#### Required action:
Consider the entries below. Count the lines holding the string "button" and state the number only.

(Change detection data)
....

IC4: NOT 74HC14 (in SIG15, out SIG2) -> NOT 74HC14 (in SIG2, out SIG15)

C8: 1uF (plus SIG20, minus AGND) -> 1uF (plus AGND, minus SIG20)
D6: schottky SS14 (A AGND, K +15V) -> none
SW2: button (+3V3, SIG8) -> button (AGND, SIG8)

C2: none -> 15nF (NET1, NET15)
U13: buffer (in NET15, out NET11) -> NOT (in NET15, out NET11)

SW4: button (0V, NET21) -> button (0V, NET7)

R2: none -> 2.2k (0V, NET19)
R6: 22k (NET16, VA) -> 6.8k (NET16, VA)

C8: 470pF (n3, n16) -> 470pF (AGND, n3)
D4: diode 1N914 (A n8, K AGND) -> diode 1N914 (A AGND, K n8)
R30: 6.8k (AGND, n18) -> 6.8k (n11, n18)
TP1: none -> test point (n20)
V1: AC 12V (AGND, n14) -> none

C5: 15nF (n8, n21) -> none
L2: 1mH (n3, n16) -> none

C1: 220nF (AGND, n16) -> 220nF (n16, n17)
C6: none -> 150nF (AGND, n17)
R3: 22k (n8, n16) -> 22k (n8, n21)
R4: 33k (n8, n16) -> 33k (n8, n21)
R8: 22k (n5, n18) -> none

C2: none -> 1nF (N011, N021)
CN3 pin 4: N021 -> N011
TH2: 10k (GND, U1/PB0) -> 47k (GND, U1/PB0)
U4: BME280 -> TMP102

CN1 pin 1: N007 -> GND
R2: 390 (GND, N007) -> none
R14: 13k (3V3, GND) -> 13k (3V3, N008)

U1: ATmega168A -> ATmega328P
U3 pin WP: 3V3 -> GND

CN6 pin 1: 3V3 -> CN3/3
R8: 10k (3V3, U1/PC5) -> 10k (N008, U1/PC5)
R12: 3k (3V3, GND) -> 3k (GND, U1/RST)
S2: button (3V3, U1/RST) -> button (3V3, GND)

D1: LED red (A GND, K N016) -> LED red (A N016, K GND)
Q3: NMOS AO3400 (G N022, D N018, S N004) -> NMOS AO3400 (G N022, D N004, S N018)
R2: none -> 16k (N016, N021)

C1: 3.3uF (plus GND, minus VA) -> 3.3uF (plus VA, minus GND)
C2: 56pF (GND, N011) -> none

....

#### Task response:
3